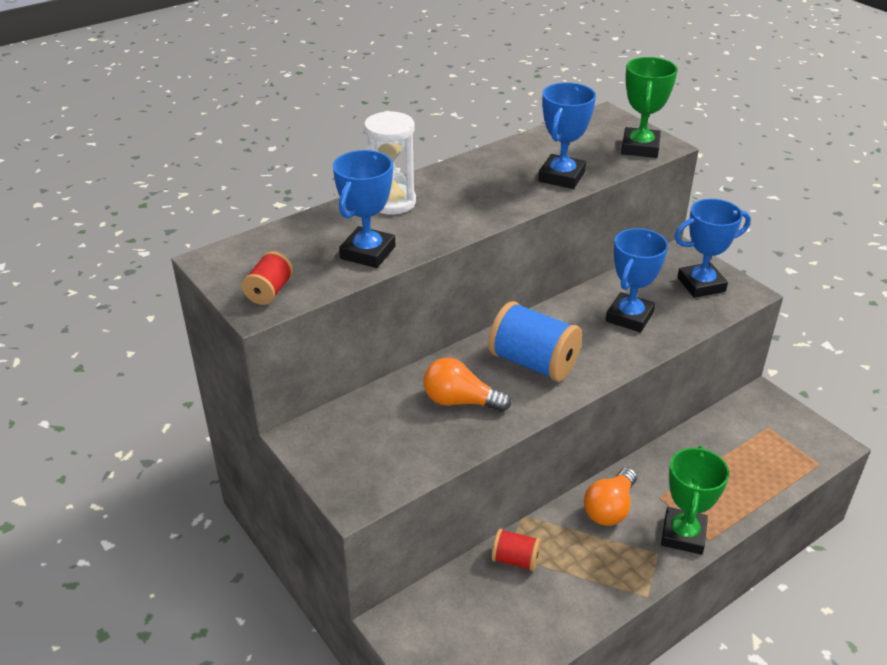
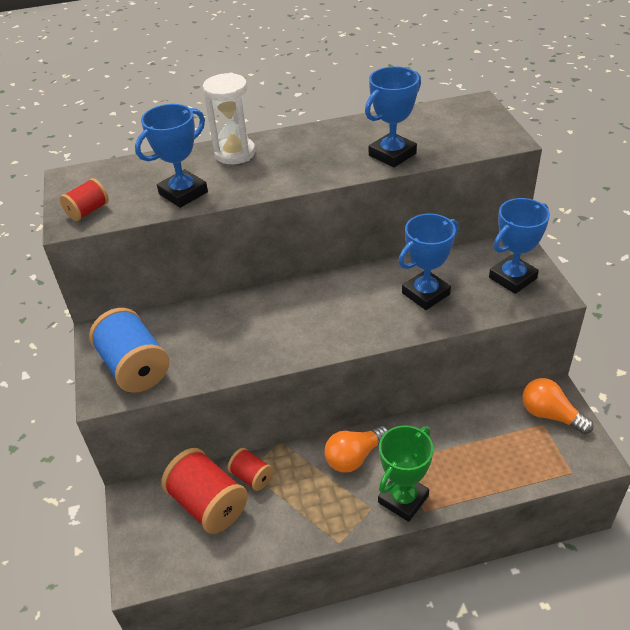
camera: 25 degrees right, 5 degrees up
(460, 401) = (235, 334): orange light bulb -> orange light bulb (550, 415)
(486, 602) = (208, 504): none -> red spool
(533, 363) = (315, 316): blue spool -> blue spool (135, 367)
(640, 148) = (485, 139): green trophy -> none
(701, 284) = (512, 278): blue trophy -> blue trophy turned 45 degrees counterclockwise

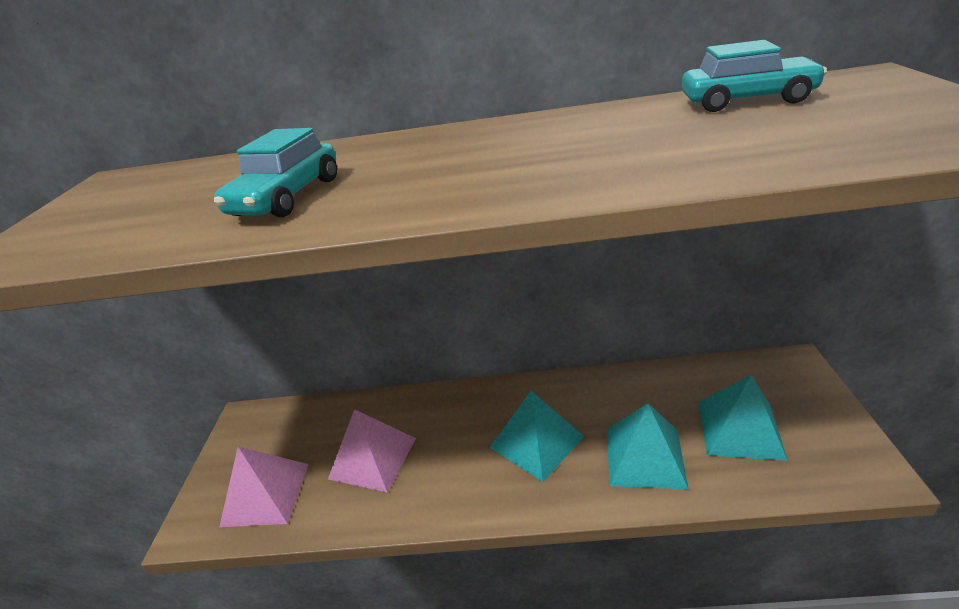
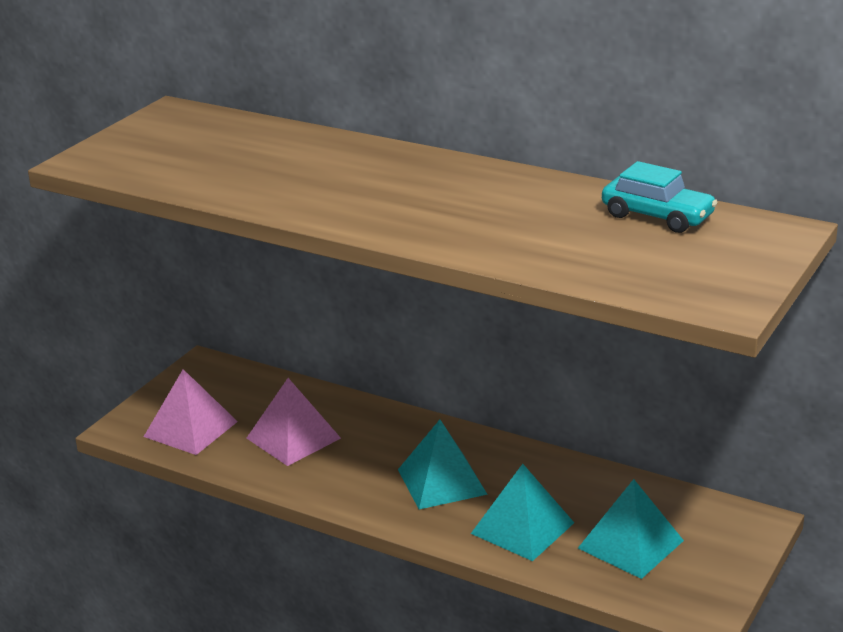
camera: 25 degrees right, 5 degrees down
(287, 197) = (273, 179): turquoise car -> none

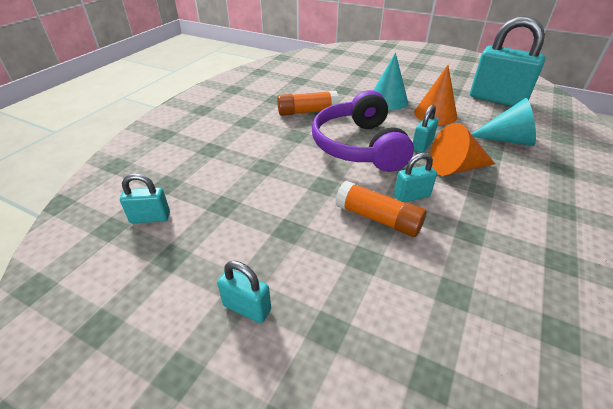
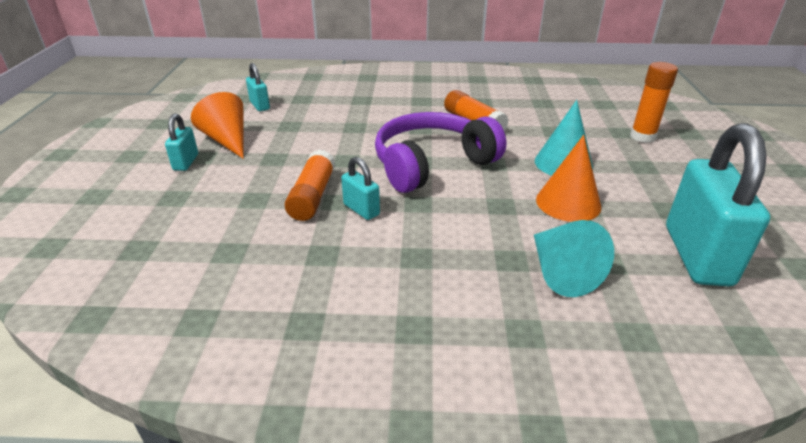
camera: 65 degrees right, 5 degrees down
(371, 69) = (642, 137): none -> orange glue stick
(422, 145) = (473, 203): turquoise padlock -> none
(455, 168) = (442, 232): orange cone -> orange cone (227, 140)

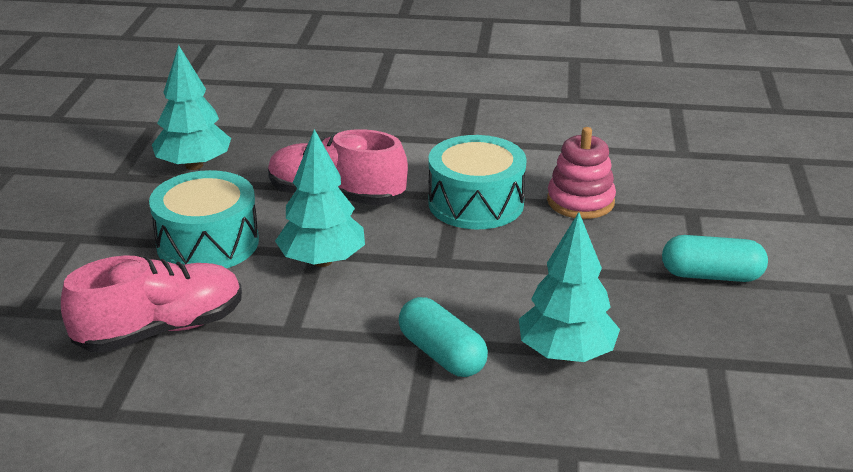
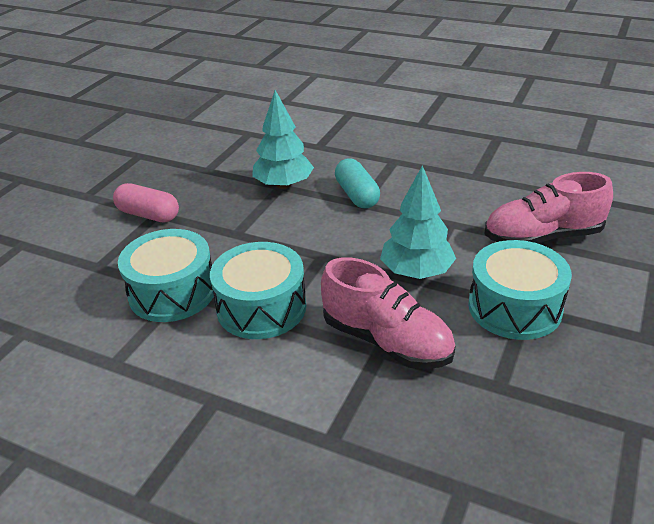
camera: 160 degrees left, 5 degrees up
(194, 165) = (541, 426): turquoise tree -> none
(580, 201) = (172, 292): pink stacking toy -> turquoise drum
(711, 275) = (148, 215): turquoise capsule -> pink capsule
------
* _Description of the task_: In the data above, how many lines hold the string "degrees"? Give the number by itself.

* _Written solution_: 5